DATA LISTING:
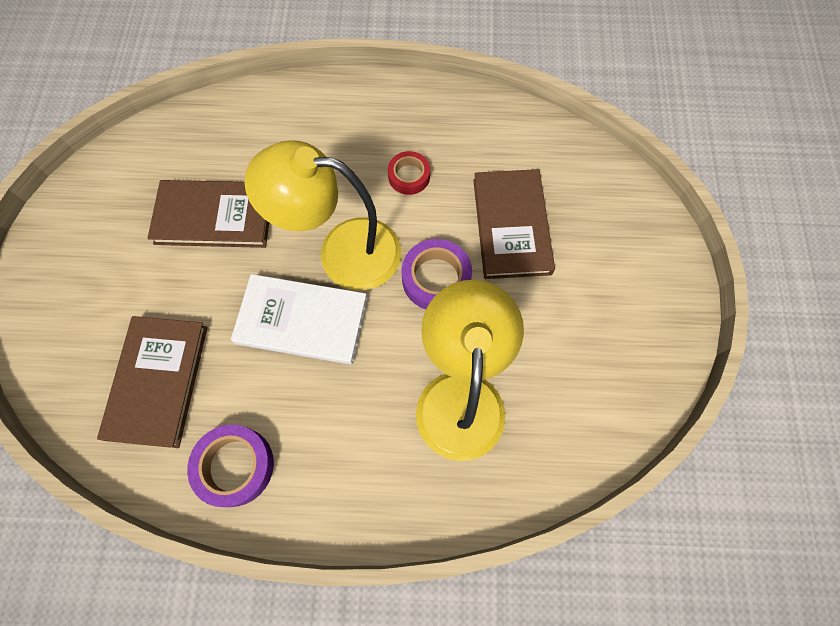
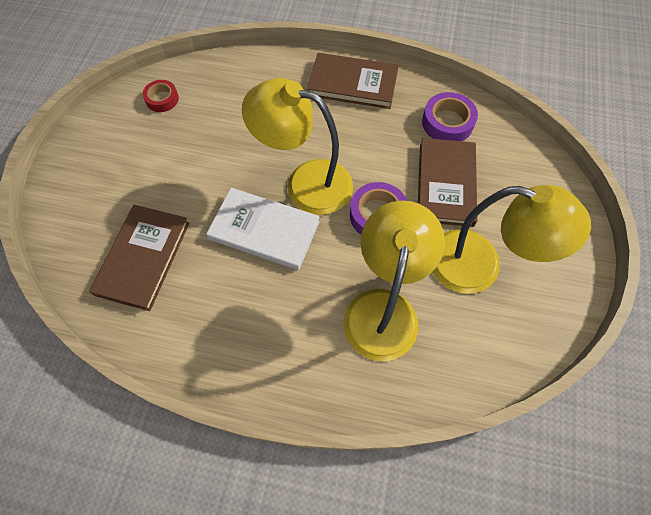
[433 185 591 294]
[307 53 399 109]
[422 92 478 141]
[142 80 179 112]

---

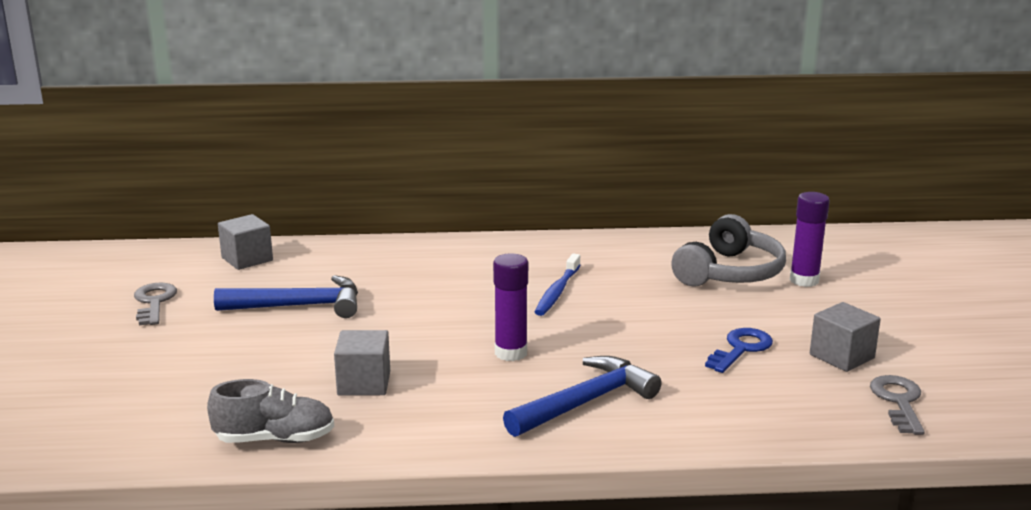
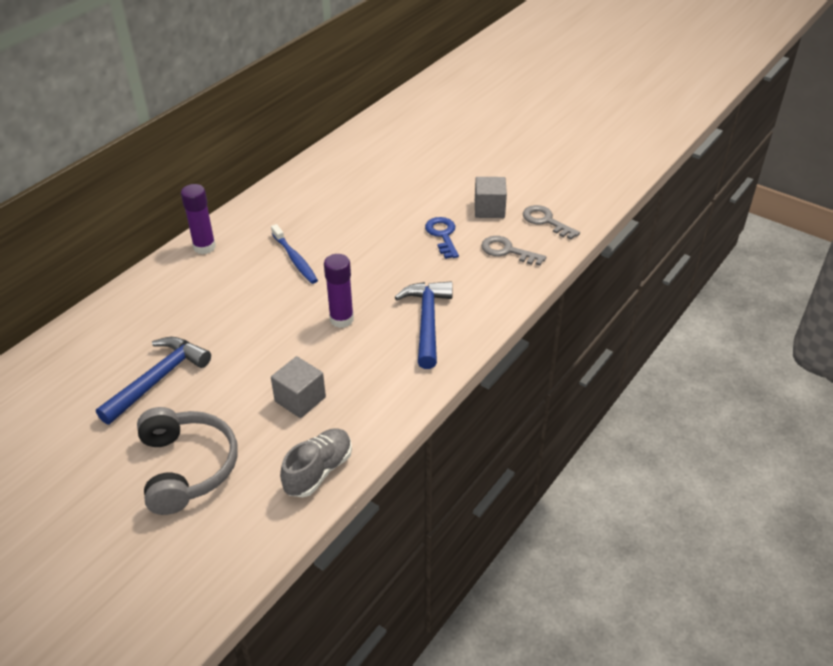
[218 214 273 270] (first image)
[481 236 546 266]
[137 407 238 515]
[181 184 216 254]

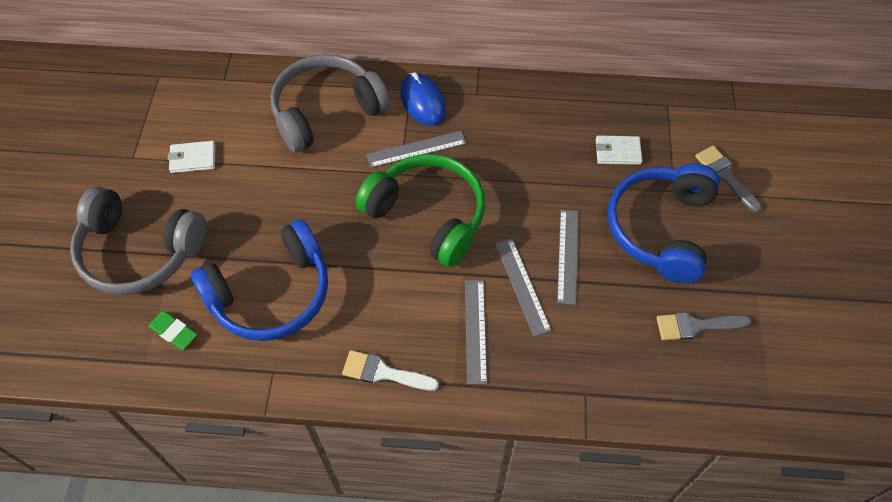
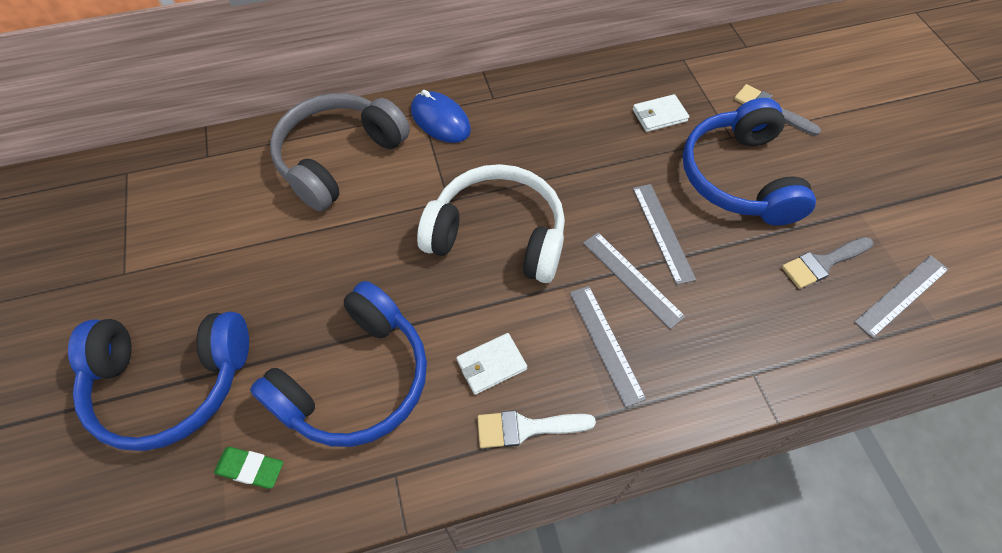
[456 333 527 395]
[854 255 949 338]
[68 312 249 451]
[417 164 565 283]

...

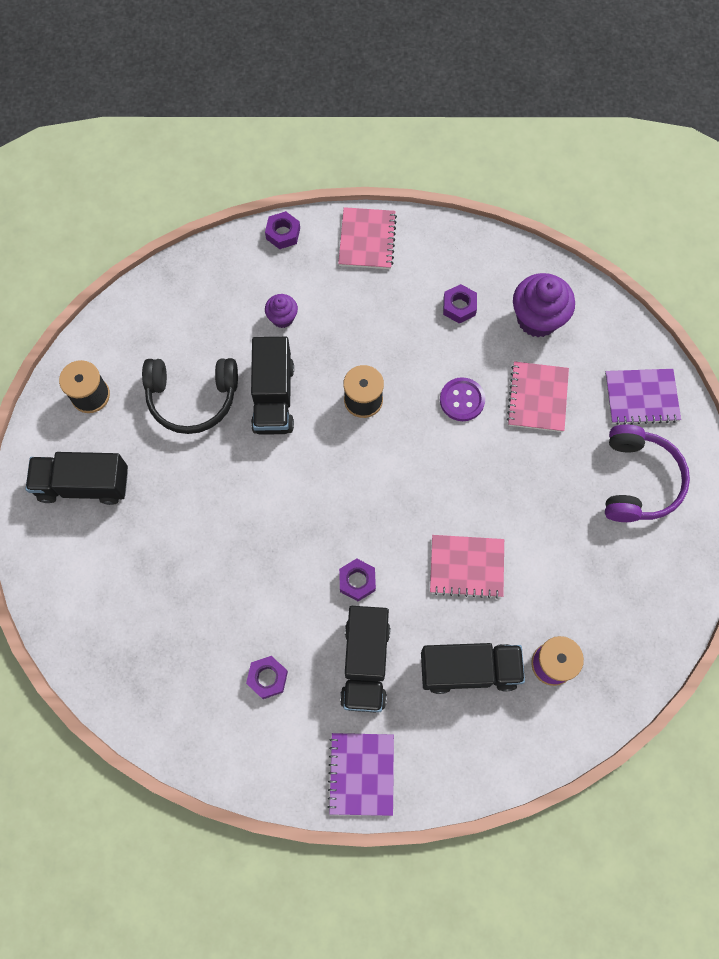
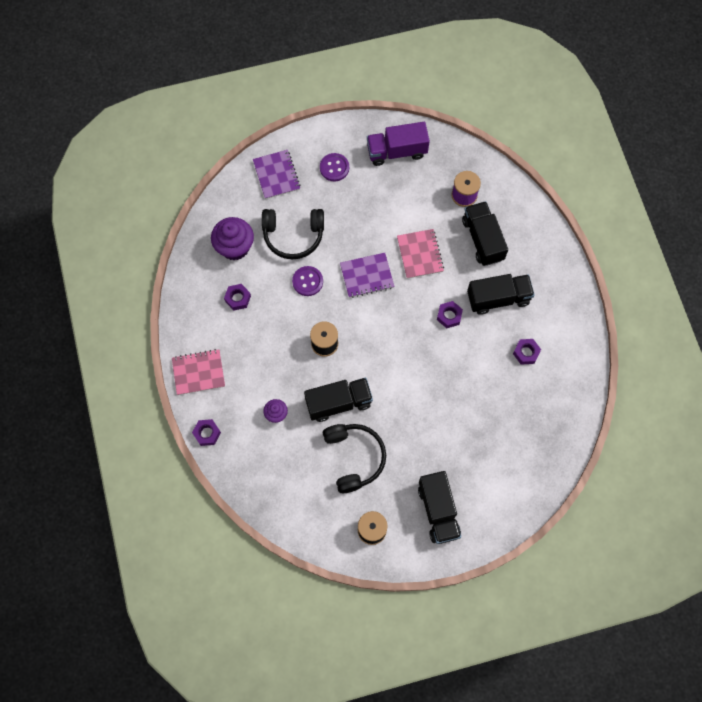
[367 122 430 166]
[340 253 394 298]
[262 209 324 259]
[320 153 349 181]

DIRECTIONS FOR THIS TASK: A verbatim transcription is needed of the lines above, starting at the line with "[433 185 591 294]" and ending at the line with "[142 80 179 112]", both included, and of nothing else.

TASK OUTPUT:
[433 185 591 294]
[307 53 399 109]
[422 92 478 141]
[142 80 179 112]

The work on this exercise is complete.